_GOAL_. Select and copy every line of the records that contains the string "instrumentName", matching case exactly.

_MATERIAL TO PROCESS_.
::::

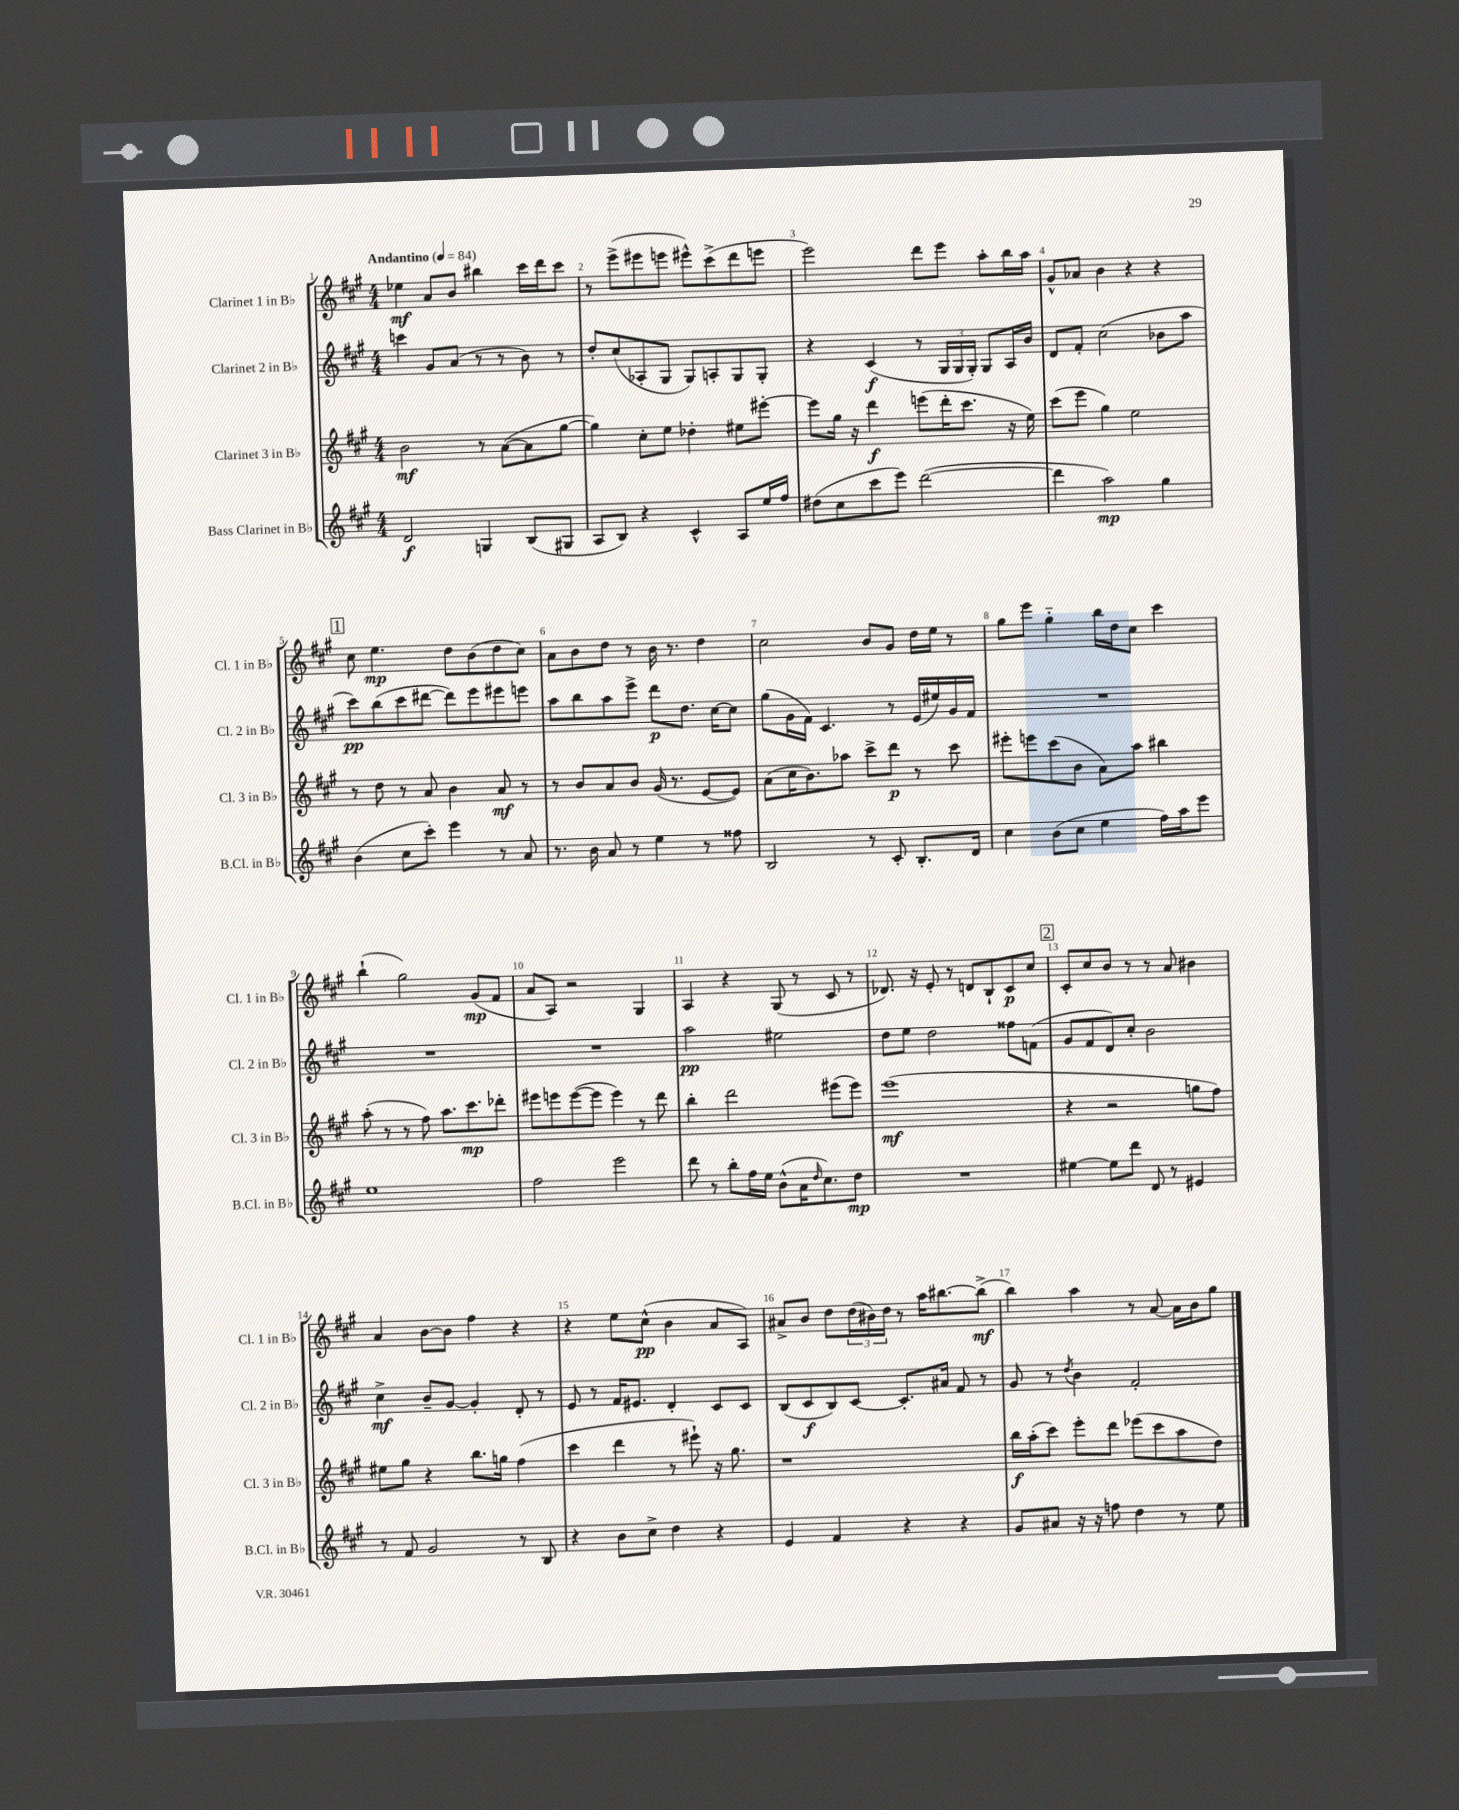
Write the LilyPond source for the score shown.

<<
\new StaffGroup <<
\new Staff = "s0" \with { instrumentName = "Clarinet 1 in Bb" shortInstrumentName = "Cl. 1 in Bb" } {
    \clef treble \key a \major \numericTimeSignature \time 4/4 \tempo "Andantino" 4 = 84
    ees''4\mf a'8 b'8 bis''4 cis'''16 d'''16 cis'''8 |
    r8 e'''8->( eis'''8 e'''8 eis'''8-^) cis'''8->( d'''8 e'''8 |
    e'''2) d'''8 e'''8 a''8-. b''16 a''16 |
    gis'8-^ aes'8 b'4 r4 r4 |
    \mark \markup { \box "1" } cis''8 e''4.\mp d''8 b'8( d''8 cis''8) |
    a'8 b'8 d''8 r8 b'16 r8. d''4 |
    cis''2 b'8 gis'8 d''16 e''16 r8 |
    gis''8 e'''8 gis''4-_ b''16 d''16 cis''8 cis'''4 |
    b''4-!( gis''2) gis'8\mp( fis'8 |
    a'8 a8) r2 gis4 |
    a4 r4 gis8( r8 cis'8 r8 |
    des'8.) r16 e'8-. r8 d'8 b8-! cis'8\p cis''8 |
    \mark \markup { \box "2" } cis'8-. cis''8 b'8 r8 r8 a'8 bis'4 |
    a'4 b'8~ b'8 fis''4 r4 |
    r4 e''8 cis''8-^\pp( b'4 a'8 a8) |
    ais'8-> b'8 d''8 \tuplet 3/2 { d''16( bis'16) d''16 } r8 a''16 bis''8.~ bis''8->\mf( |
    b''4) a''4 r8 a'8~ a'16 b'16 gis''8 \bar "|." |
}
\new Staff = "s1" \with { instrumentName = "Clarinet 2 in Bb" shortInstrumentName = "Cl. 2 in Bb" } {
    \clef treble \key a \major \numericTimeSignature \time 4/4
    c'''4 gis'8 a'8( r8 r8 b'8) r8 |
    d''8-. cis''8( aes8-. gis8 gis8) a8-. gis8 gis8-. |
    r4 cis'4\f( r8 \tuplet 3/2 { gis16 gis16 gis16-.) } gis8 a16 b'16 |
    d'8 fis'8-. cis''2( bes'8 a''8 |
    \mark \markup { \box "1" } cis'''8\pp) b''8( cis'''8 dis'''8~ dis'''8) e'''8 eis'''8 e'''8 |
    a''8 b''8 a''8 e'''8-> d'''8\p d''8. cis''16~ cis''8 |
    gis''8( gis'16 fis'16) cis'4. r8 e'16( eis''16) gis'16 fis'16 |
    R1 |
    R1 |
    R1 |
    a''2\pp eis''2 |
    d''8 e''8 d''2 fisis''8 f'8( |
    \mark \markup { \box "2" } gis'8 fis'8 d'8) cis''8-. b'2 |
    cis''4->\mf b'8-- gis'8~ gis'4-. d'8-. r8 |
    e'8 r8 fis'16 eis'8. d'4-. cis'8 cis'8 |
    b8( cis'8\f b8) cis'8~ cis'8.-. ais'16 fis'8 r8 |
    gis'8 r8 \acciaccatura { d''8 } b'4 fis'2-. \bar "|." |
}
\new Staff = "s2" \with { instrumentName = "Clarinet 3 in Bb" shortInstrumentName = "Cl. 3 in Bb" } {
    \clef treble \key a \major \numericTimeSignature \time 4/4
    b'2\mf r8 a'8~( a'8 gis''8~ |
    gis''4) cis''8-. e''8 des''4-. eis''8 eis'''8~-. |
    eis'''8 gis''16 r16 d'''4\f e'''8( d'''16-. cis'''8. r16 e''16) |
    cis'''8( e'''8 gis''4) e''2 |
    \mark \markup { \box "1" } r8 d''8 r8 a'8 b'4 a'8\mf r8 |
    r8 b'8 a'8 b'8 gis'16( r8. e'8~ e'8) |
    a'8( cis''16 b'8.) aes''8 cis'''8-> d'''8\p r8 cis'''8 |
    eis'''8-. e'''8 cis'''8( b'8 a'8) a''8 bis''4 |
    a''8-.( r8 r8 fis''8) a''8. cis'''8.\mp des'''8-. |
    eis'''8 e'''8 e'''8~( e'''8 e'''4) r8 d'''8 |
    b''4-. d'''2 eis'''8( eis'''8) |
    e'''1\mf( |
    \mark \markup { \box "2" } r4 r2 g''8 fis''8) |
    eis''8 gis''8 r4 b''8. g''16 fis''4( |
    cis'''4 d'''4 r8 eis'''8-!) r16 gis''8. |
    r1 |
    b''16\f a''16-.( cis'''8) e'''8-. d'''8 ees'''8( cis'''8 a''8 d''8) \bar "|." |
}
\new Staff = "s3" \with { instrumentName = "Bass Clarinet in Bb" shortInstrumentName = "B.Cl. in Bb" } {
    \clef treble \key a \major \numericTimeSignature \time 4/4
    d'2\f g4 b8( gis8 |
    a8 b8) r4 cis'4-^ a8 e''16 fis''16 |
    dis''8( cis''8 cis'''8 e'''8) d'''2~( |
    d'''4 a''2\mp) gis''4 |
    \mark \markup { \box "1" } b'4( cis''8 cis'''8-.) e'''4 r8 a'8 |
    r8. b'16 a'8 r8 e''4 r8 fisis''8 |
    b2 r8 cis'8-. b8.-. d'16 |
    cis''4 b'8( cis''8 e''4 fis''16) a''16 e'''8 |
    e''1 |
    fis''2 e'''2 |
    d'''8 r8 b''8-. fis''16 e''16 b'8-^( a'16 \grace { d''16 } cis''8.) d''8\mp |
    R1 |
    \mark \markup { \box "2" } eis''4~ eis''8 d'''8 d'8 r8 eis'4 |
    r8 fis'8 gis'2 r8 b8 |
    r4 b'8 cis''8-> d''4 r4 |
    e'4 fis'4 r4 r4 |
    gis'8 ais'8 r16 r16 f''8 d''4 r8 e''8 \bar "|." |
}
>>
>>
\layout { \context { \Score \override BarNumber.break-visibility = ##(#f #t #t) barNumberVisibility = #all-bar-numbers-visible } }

::::

_OUTPUT OF THE TASK_.
\new Staff = "s0" \with { instrumentName = "Clarinet 1 in Bb" shortInstrumentName = "Cl. 1 in Bb" } {
\new Staff = "s1" \with { instrumentName = "Clarinet 2 in Bb" shortInstrumentName = "Cl. 2 in Bb" } {
\new Staff = "s2" \with { instrumentName = "Clarinet 3 in Bb" shortInstrumentName = "Cl. 3 in Bb" } {
\new Staff = "s3" \with { instrumentName = "Bass Clarinet in Bb" shortInstrumentName = "B.Cl. in Bb" } {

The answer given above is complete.